* _YOUR GOAL_: The copy has to match the records word for word and include no pictures.

[Recorded data]
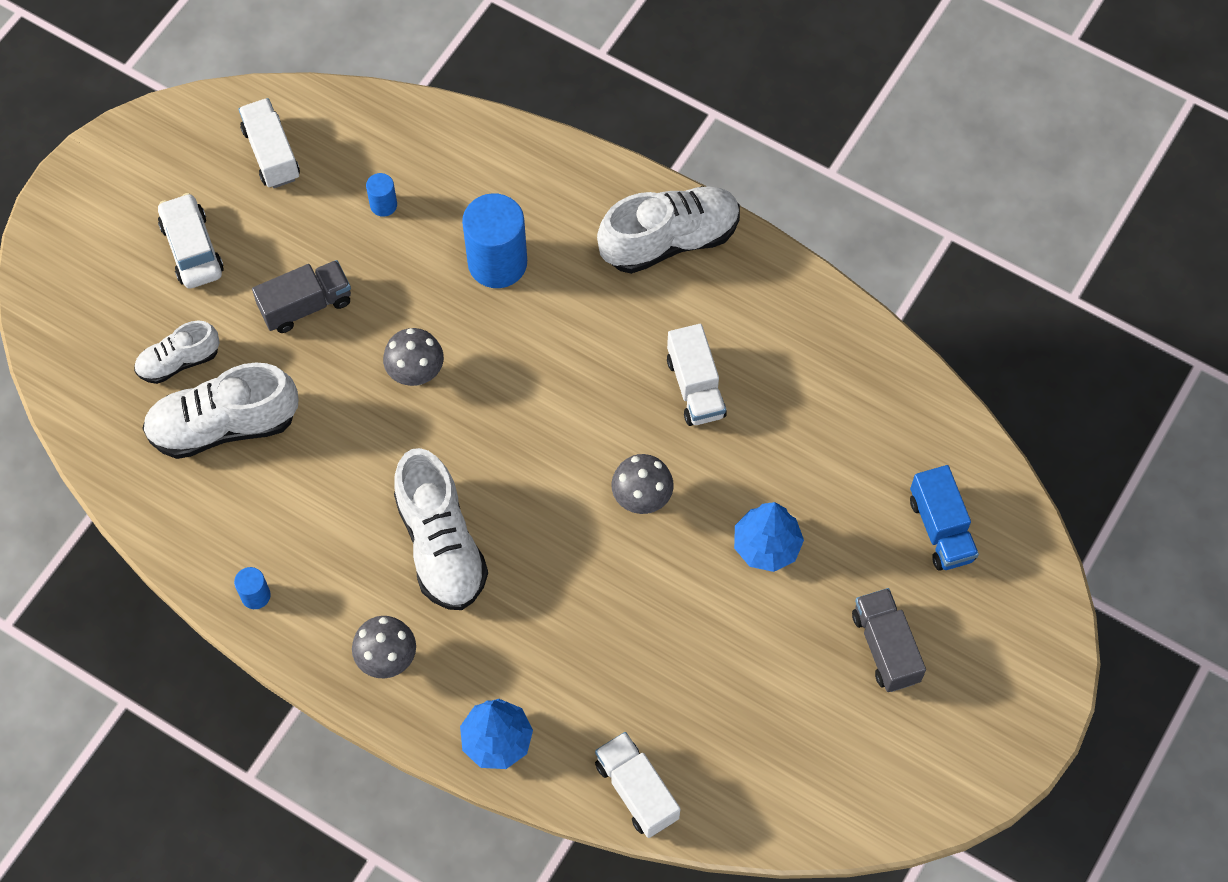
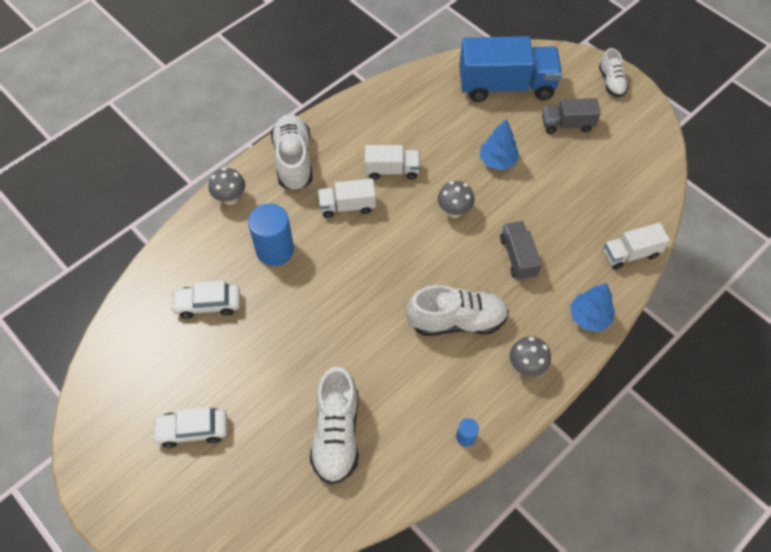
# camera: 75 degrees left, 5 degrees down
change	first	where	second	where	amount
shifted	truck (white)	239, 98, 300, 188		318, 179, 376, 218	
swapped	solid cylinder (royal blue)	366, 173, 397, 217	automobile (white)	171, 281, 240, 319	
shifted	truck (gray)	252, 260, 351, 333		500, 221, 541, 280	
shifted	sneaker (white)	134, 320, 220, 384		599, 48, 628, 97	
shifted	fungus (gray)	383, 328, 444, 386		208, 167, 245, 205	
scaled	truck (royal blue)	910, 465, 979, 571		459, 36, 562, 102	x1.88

* _YOUR SOLUTION_:
# camera: 75 degrees left, 5 degrees down
change	first	where	second	where	amount
shifted	truck (white)	239, 98, 300, 188		318, 179, 376, 218	
swapped	solid cylinder (royal blue)	366, 173, 397, 217	automobile (white)	171, 281, 240, 319	
shifted	truck (gray)	252, 260, 351, 333		500, 221, 541, 280	
shifted	sneaker (white)	134, 320, 220, 384		599, 48, 628, 97	
shifted	fungus (gray)	383, 328, 444, 386		208, 167, 245, 205	
scaled	truck (royal blue)	910, 465, 979, 571		459, 36, 562, 102	x1.88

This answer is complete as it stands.